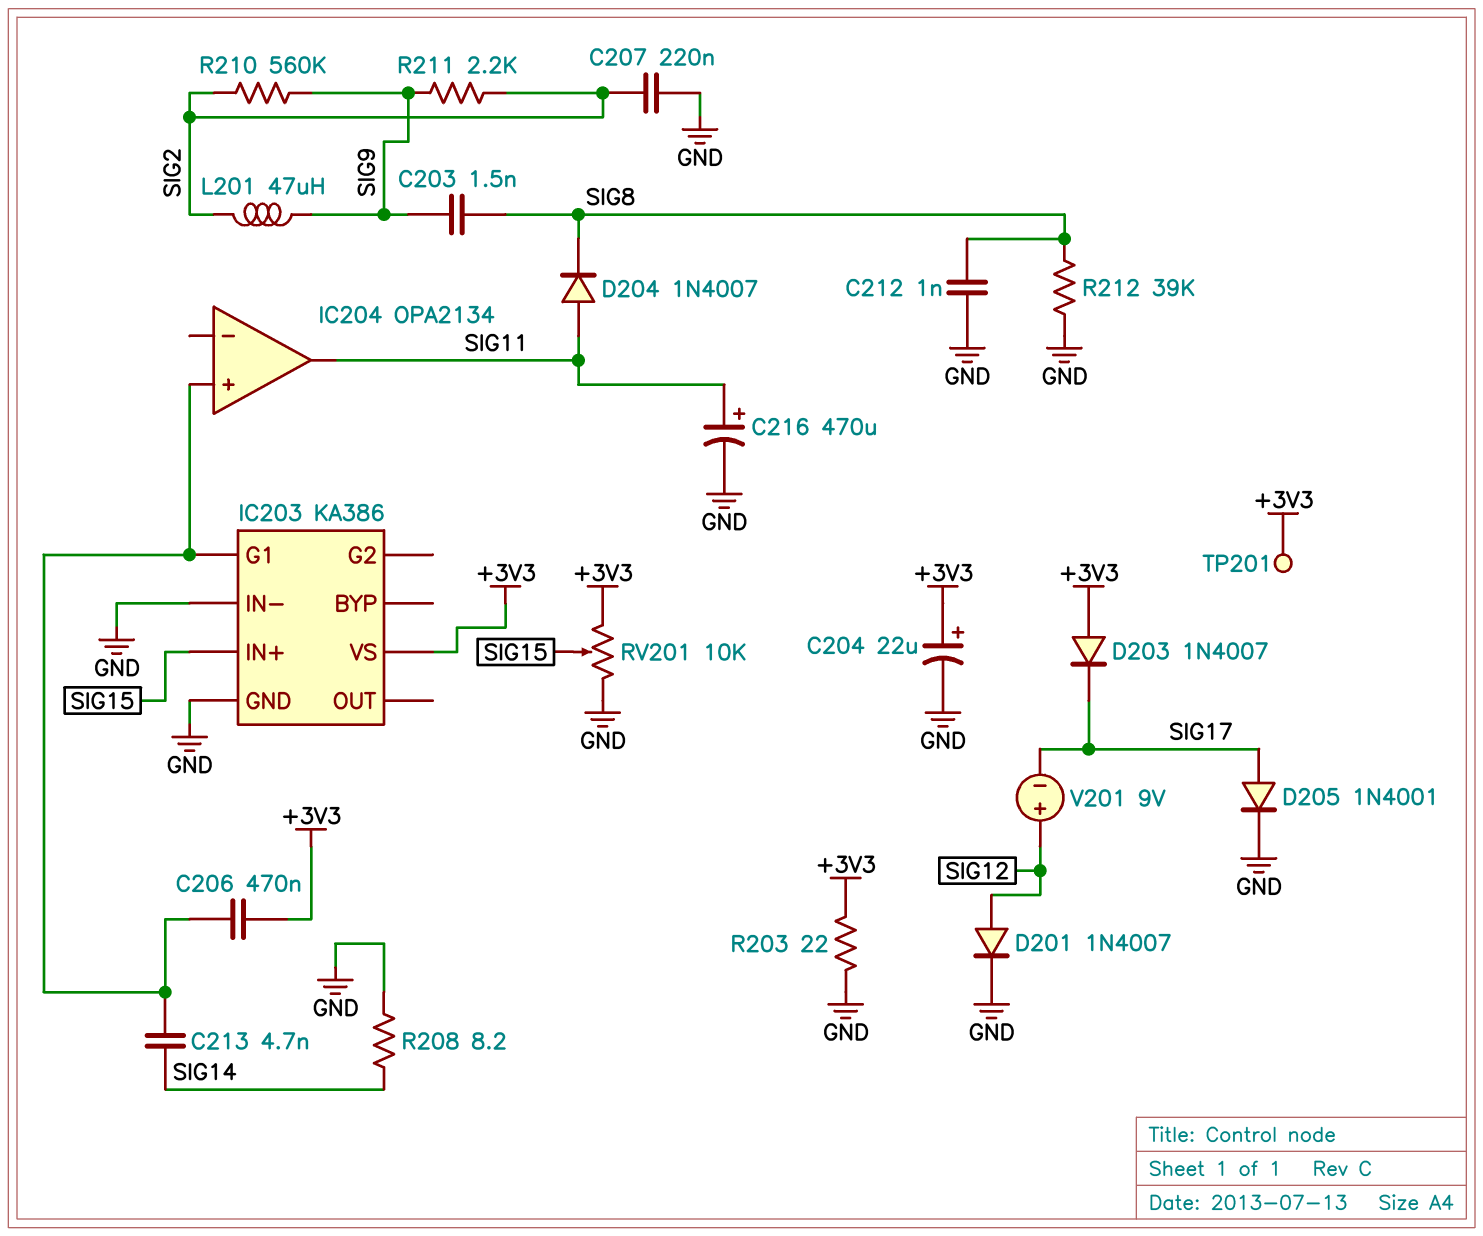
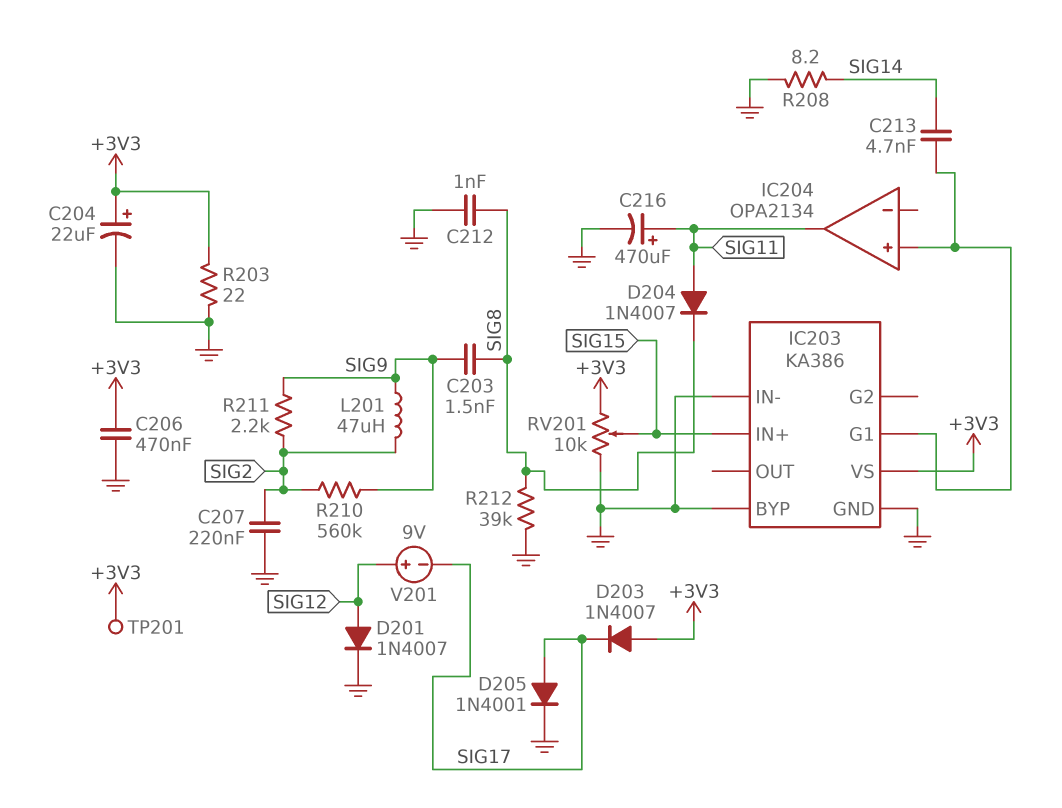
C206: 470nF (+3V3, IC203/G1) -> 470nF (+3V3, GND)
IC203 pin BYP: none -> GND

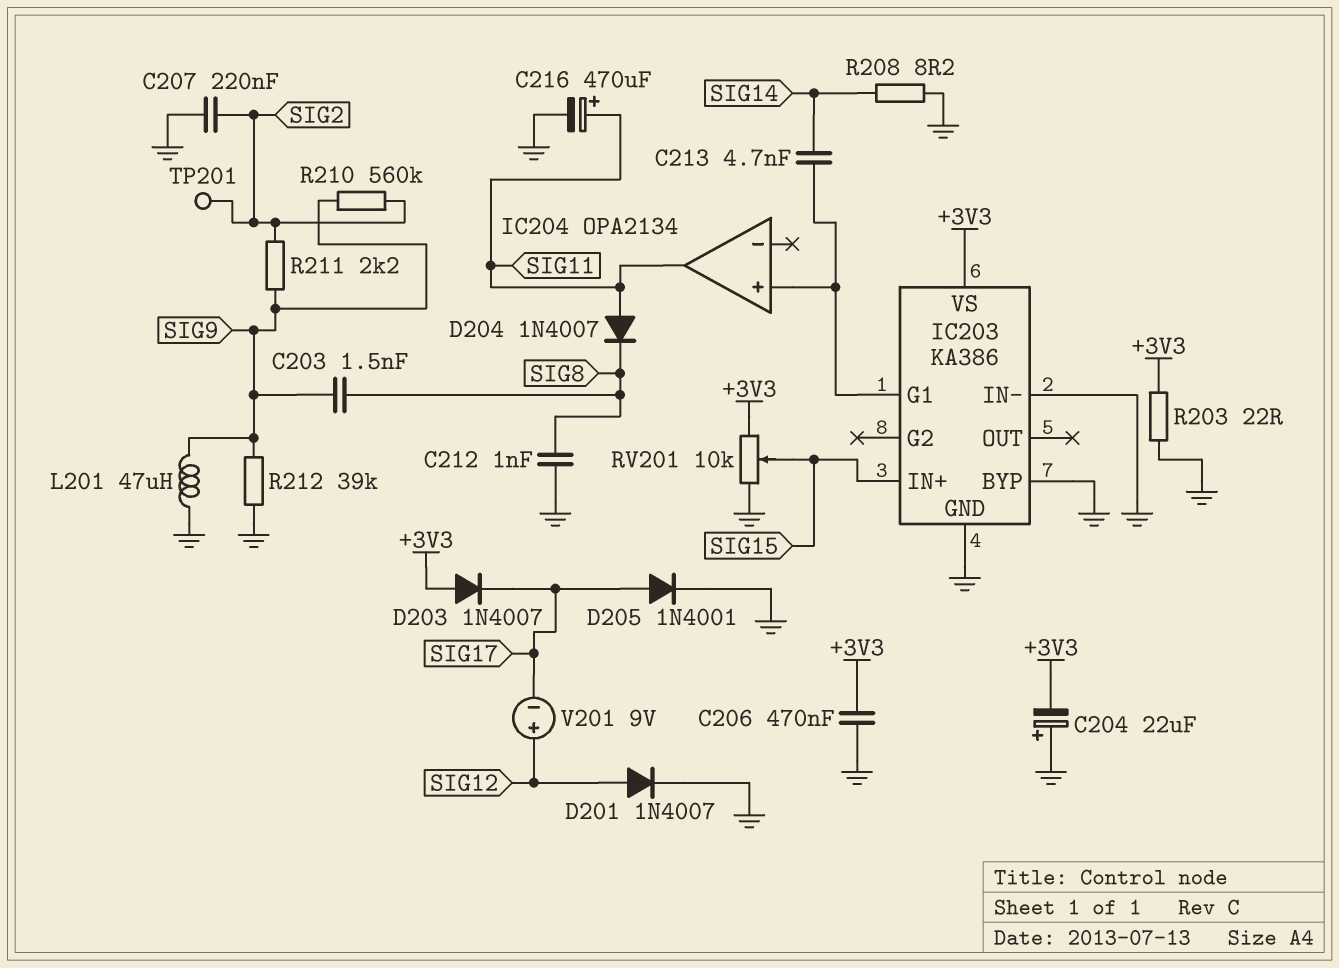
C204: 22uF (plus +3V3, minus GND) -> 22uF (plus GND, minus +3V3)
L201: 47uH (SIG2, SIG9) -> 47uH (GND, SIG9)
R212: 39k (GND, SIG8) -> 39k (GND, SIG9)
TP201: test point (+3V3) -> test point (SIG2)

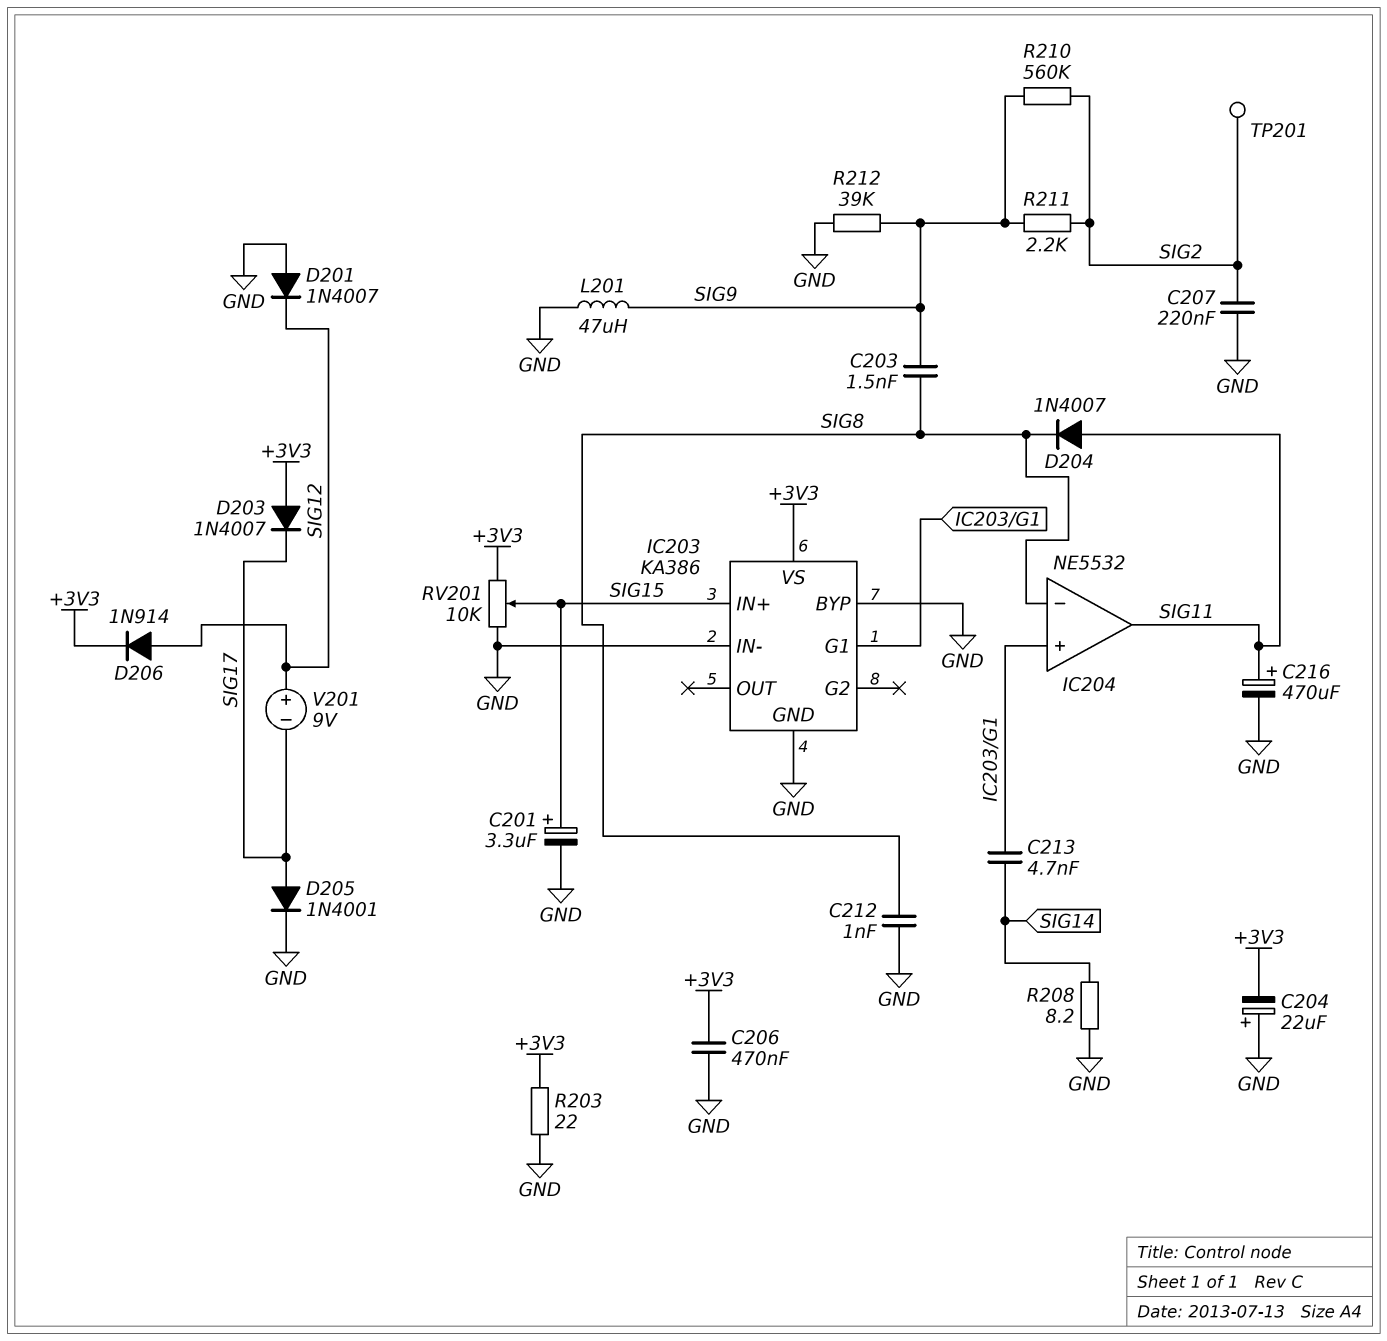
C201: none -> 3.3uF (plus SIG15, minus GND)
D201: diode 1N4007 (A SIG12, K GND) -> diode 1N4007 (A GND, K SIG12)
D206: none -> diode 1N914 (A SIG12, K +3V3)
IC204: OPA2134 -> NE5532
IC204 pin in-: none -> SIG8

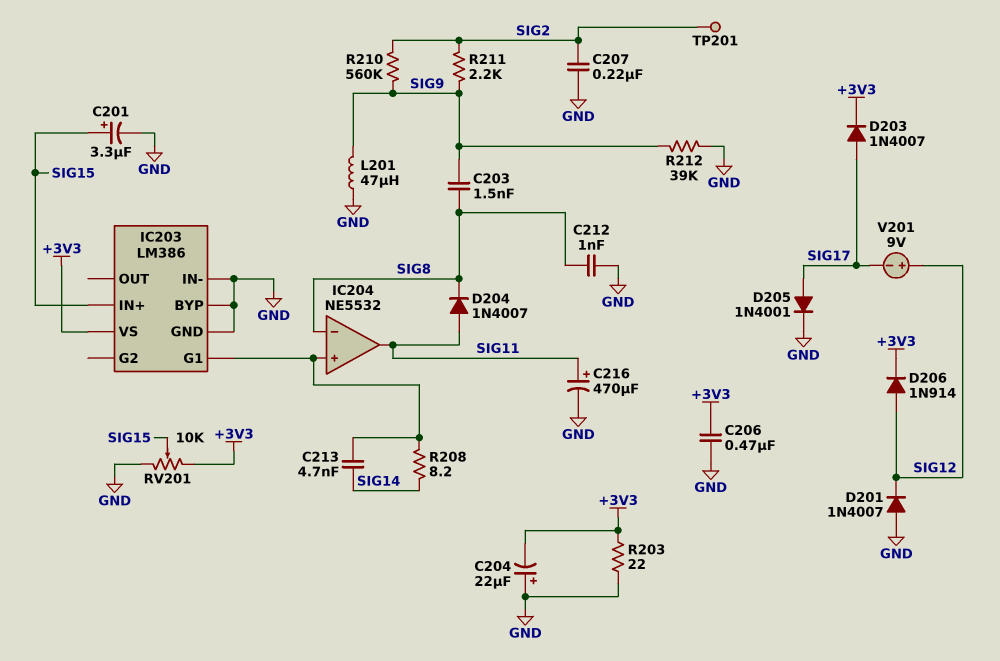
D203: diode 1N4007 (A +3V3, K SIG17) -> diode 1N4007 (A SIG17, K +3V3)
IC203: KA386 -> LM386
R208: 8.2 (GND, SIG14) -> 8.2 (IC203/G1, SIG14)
# # # # #
◆ Work to complete ◆
An exact copy of every line above is needed, without the images.

◆ Solution for this exercise ◆
C206: 470nF (+3V3, IC203/G1) -> 470nF (+3V3, GND)
IC203 pin BYP: none -> GND

C204: 22uF (plus +3V3, minus GND) -> 22uF (plus GND, minus +3V3)
L201: 47uH (SIG2, SIG9) -> 47uH (GND, SIG9)
R212: 39k (GND, SIG8) -> 39k (GND, SIG9)
TP201: test point (+3V3) -> test point (SIG2)

C201: none -> 3.3uF (plus SIG15, minus GND)
D201: diode 1N4007 (A SIG12, K GND) -> diode 1N4007 (A GND, K SIG12)
D206: none -> diode 1N914 (A SIG12, K +3V3)
IC204: OPA2134 -> NE5532
IC204 pin in-: none -> SIG8

D203: diode 1N4007 (A +3V3, K SIG17) -> diode 1N4007 (A SIG17, K +3V3)
IC203: KA386 -> LM386
R208: 8.2 (GND, SIG14) -> 8.2 (IC203/G1, SIG14)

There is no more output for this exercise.